● **EXERCISE PROMPT**: Across the listing, how many lines contain "minus"? The reply is the number alone.
━━━━━━━━━━━━━━━━━━━━━━━━━━━━━━
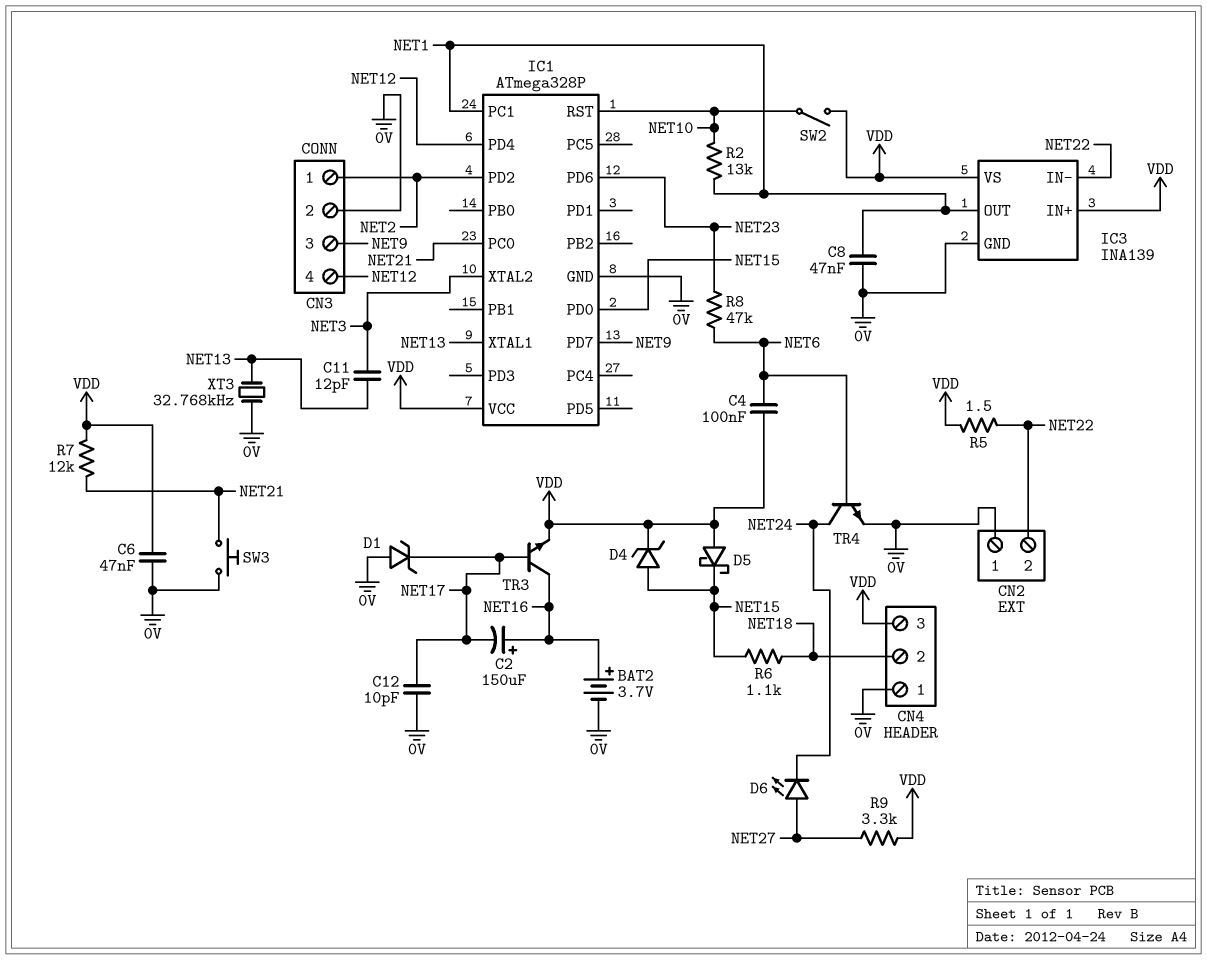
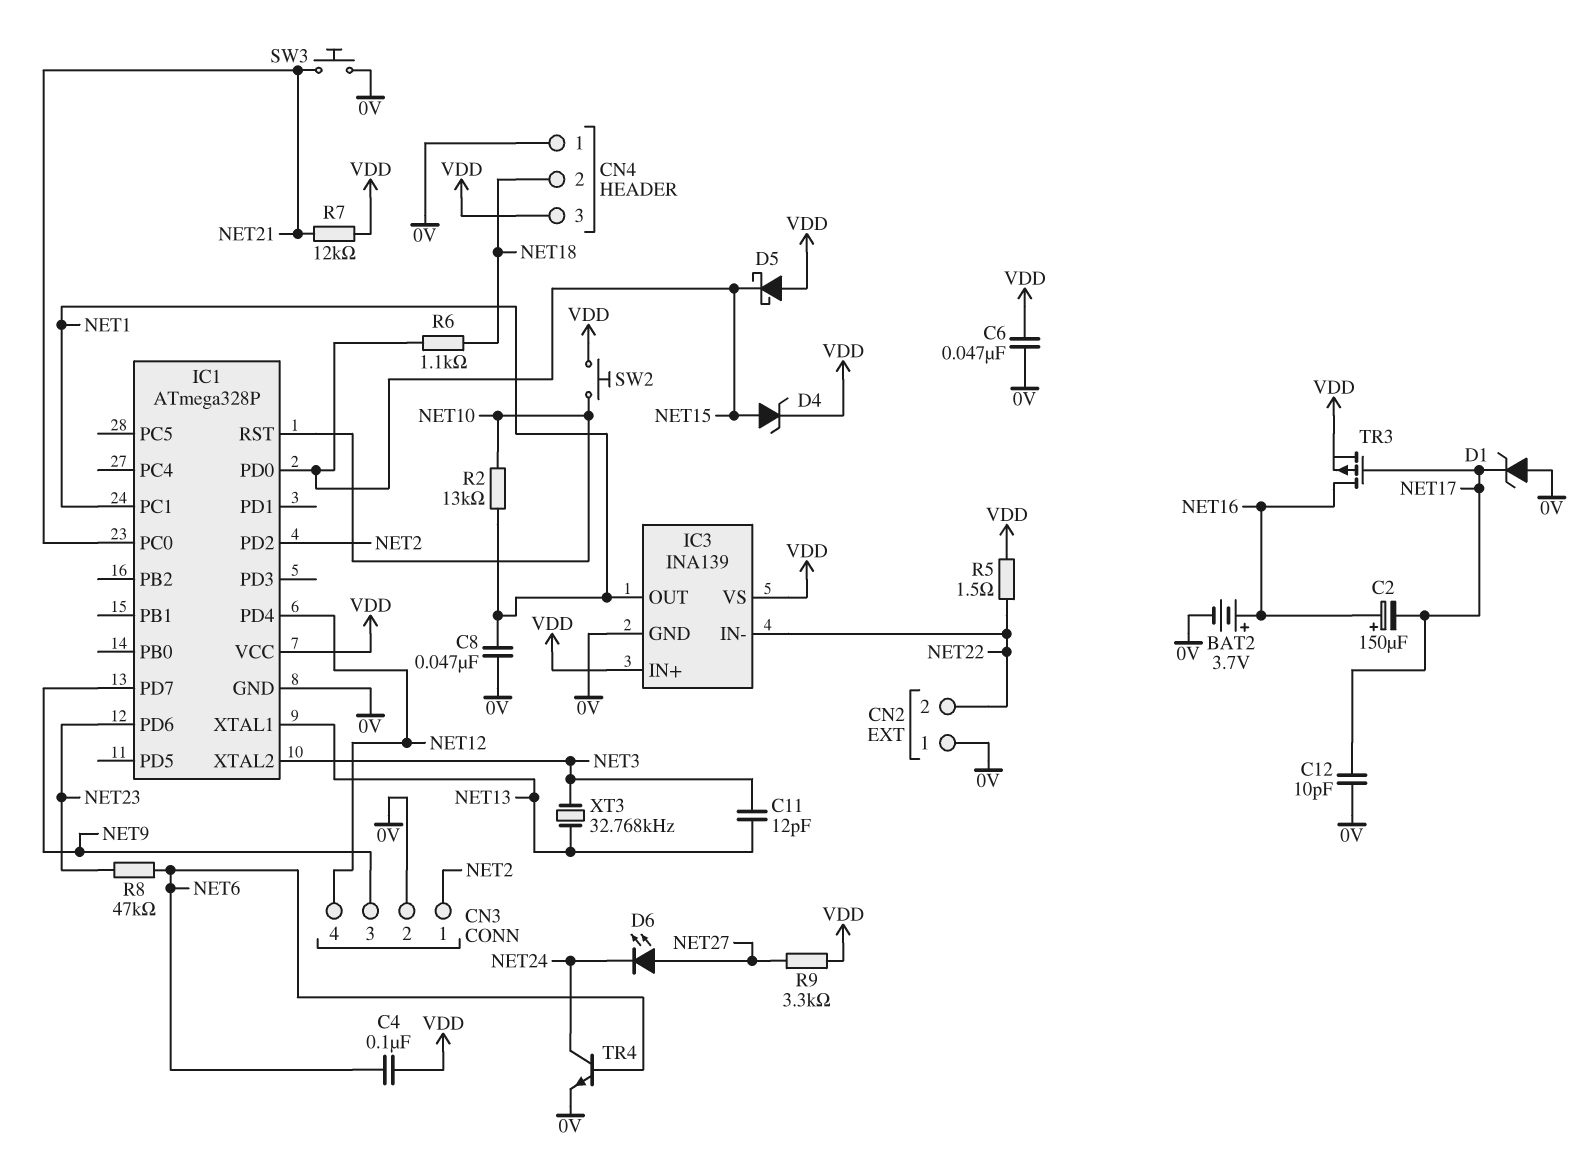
SW2: switch (NET10, VDD) -> button (NET10, VDD)
TR3: NPN (B NET17, C NET16, E VDD) -> PMOS (G NET17, D NET16, S VDD)
XT3: 32.768kHz (0V, NET13) -> 32.768kHz (NET3, NET13)

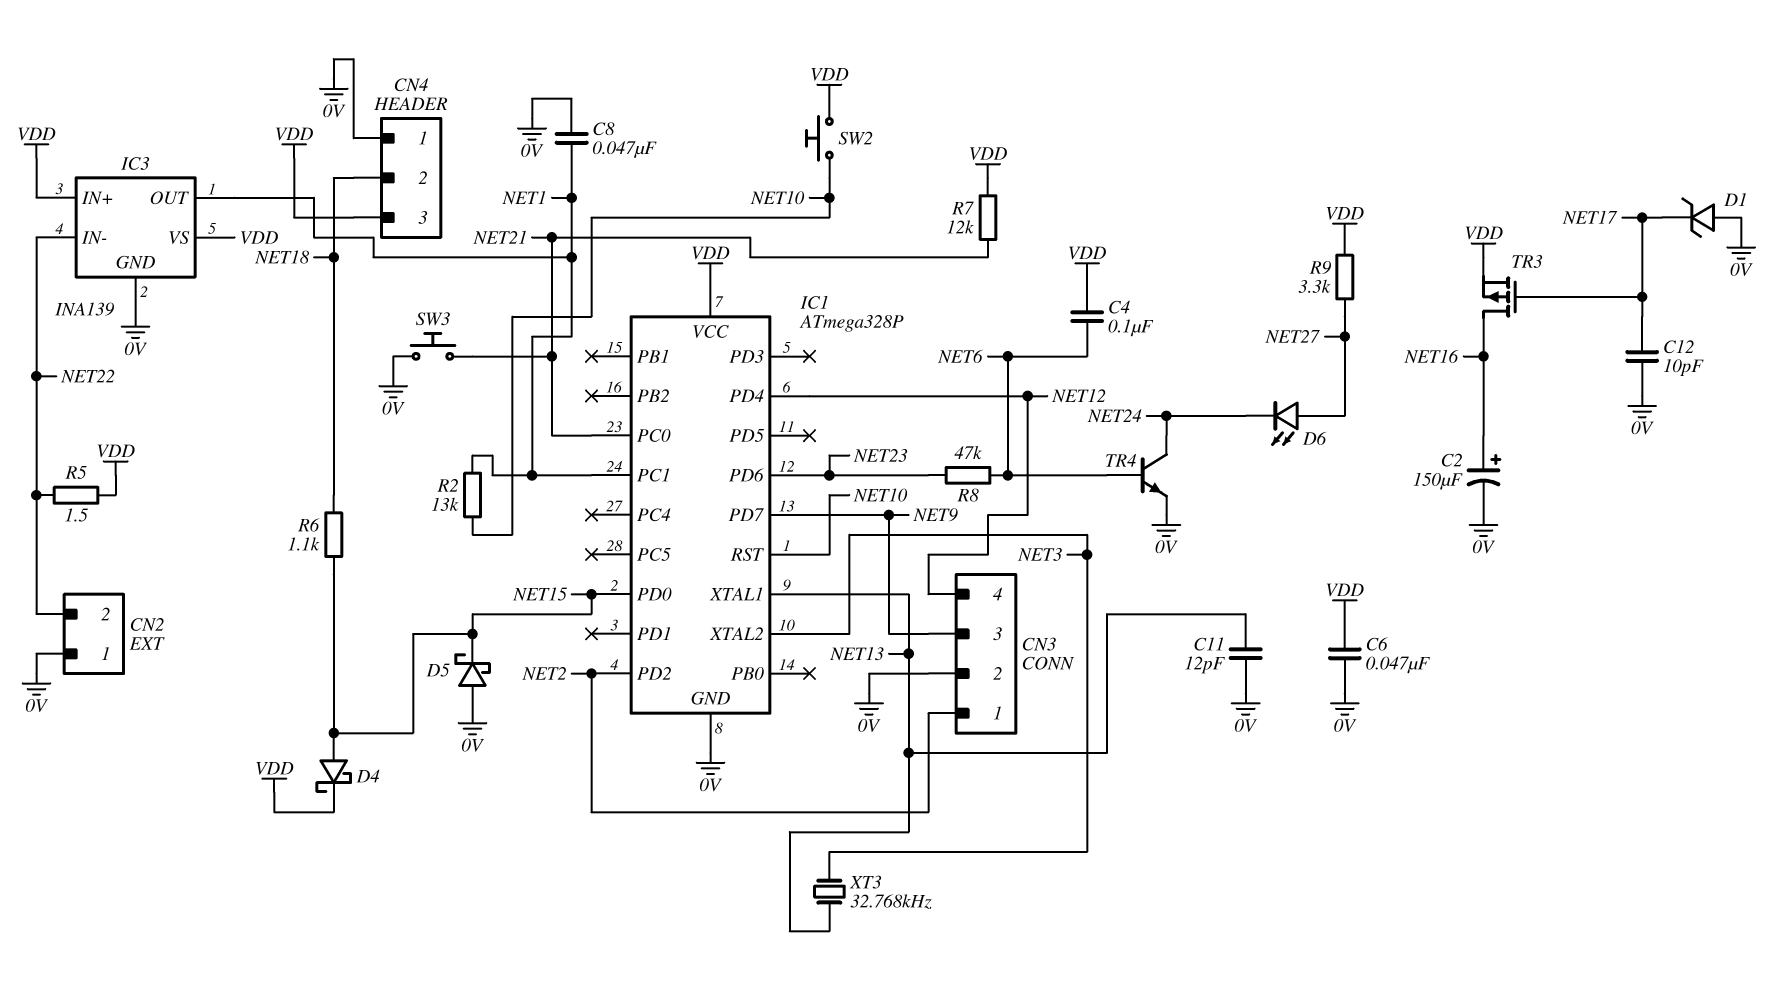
BAT2: 3.7V (plus NET16, minus 0V) -> none
C2: 150uF (plus NET16, minus NET17) -> 150uF (plus NET16, minus 0V)
C11: 12pF (NET3, NET13) -> 12pF (0V, NET13)
D4: zener (A NET15, K VDD) -> schottky (A NET15, K VDD)
D5: schottky (A VDD, K NET15) -> schottky (A 0V, K NET15)

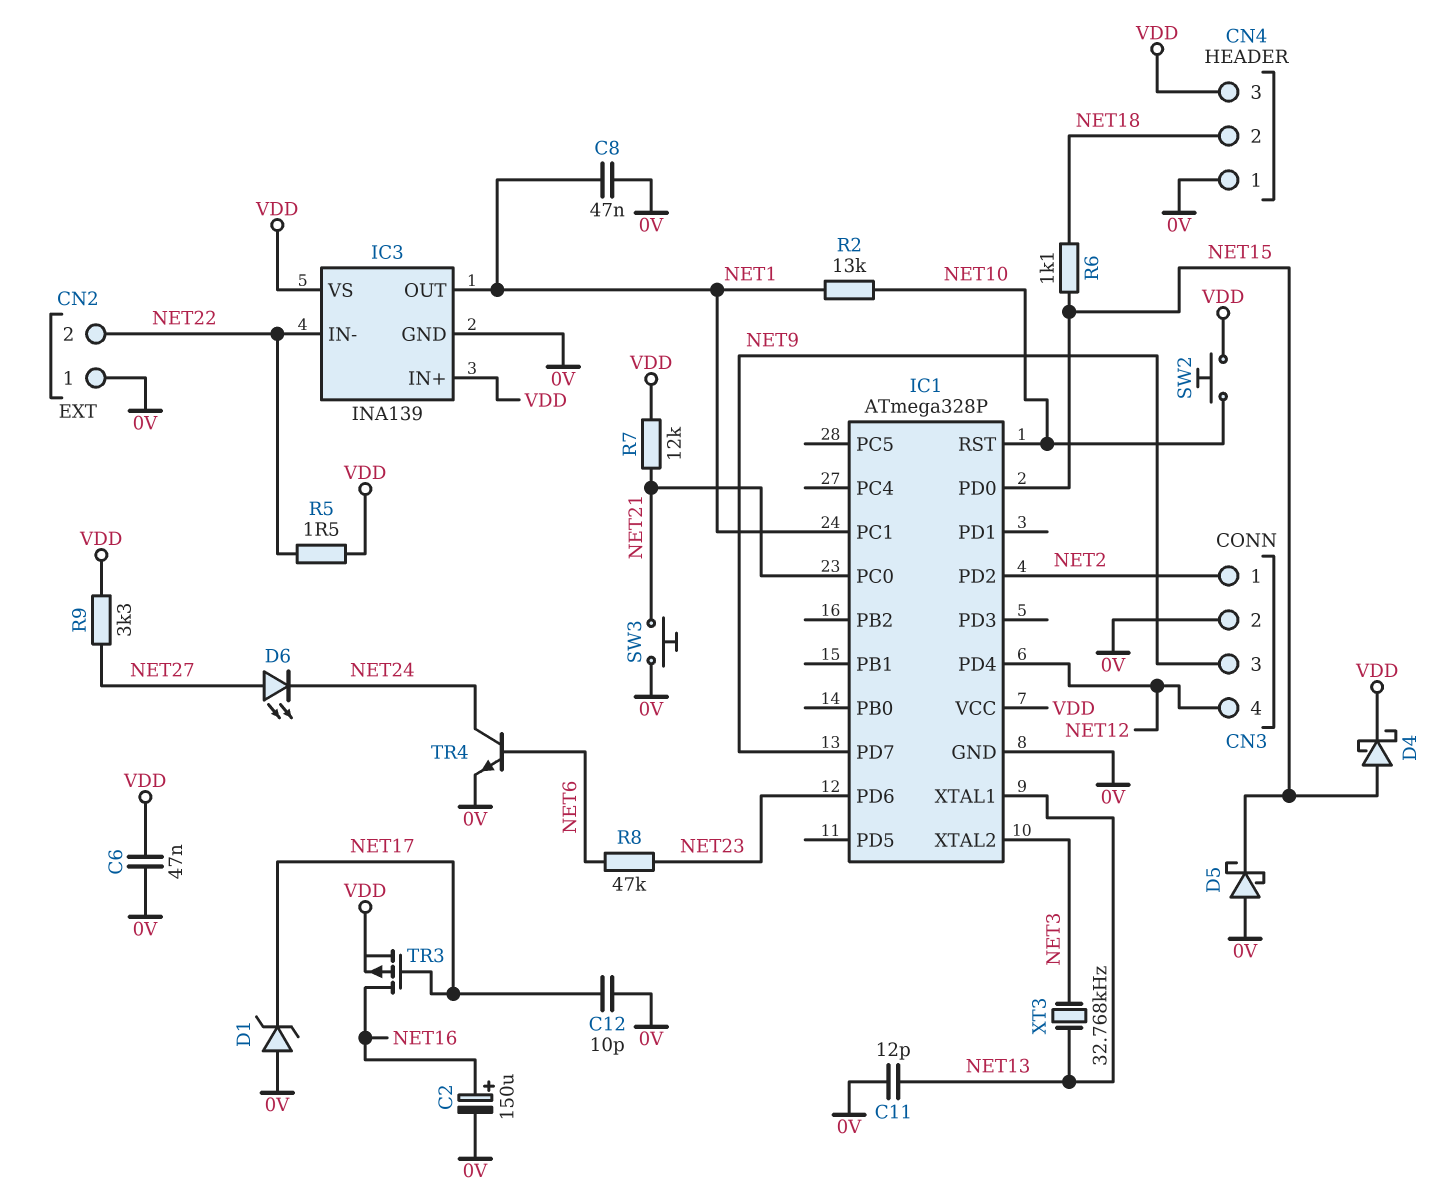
C4: 100nF (NET6, VDD) -> none

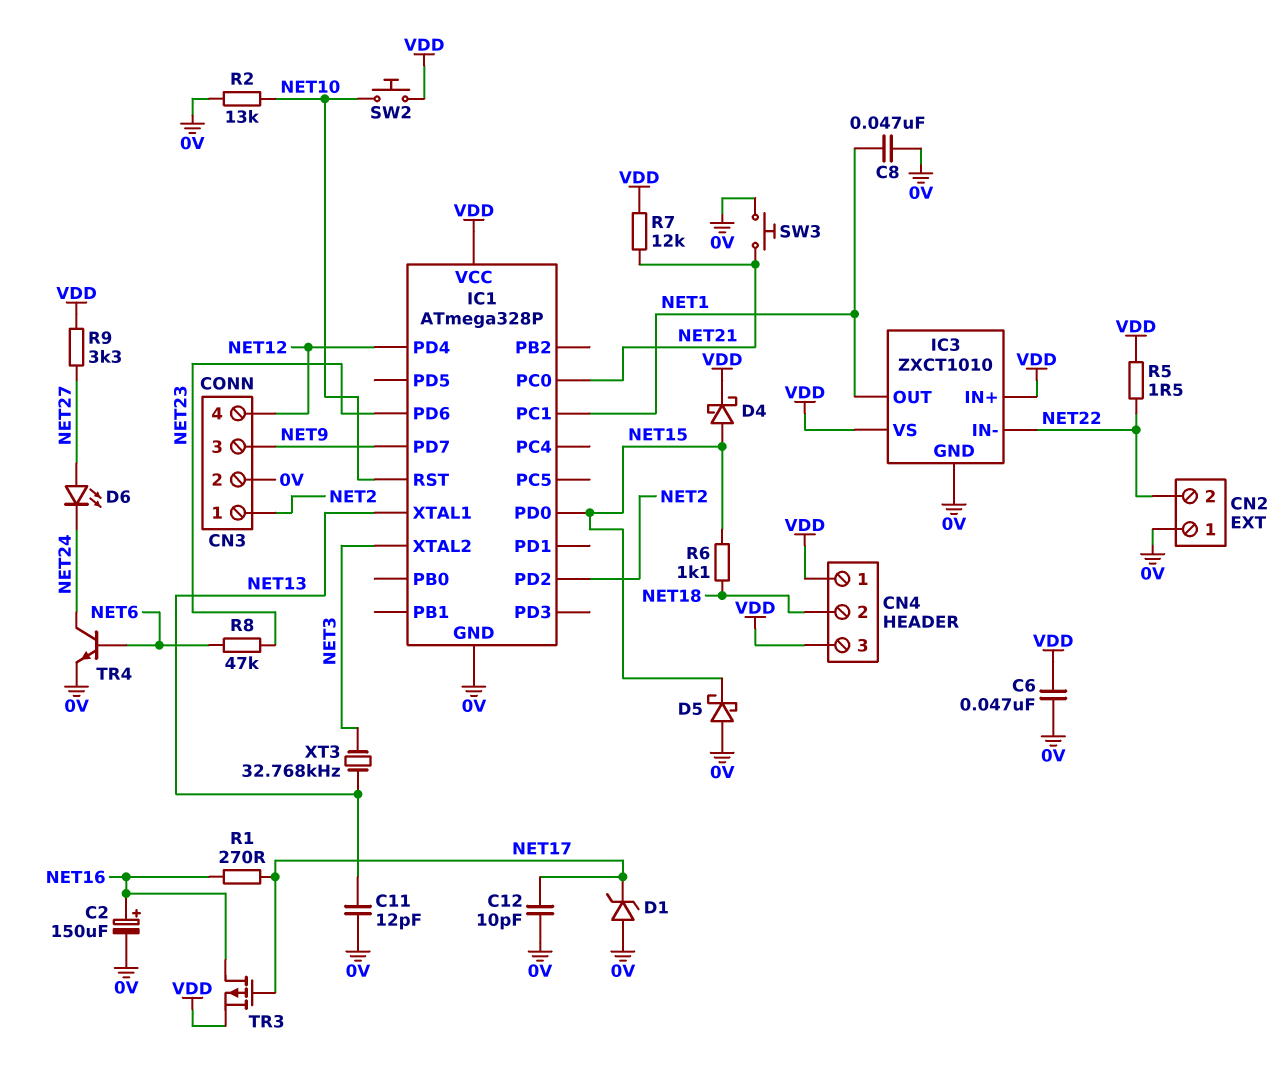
CN4 pin 1: 0V -> VDD
IC3: INA139 -> ZXCT1010
R1: none -> 270 (NET16, NET17)
R2: 13k (NET1, NET10) -> 13k (0V, NET10)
━━━━━━━━━━━━━━━━━━━━━━━━━━━━━━
● **ANSWER FOR THE TASK**: 2